What is needed –
Every line of the listing that contains the word "yellow" is to be copied out.

Provided material –
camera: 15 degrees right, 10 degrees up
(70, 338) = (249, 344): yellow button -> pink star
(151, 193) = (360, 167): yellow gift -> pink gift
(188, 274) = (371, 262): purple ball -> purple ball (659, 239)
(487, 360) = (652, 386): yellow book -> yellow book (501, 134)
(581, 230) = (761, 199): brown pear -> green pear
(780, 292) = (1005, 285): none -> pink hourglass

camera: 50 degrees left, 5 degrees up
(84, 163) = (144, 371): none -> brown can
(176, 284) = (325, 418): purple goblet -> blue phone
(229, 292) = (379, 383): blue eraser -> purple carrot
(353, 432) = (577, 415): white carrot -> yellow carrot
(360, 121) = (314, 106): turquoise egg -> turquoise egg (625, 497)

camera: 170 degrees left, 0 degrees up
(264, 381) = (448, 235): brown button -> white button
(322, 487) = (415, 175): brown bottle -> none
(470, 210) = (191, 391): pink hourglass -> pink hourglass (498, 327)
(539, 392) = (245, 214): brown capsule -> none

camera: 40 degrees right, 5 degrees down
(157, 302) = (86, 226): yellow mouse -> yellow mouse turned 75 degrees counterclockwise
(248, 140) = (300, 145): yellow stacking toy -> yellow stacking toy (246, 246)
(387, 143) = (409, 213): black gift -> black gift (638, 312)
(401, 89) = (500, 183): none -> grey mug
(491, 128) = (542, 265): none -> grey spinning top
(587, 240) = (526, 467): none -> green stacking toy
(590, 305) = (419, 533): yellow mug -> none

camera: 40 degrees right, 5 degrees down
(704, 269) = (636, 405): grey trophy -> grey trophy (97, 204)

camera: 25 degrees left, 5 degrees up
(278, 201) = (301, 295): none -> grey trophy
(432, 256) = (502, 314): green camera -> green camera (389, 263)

Written response –
(70, 338) = (249, 344): yellow button -> pink star
(151, 193) = (360, 167): yellow gift -> pink gift
(487, 360) = (652, 386): yellow book -> yellow book (501, 134)
(353, 432) = (577, 415): white carrot -> yellow carrot
(157, 302) = (86, 226): yellow mouse -> yellow mouse turned 75 degrees counterclockwise
(248, 140) = (300, 145): yellow stacking toy -> yellow stacking toy (246, 246)
(590, 305) = (419, 533): yellow mug -> none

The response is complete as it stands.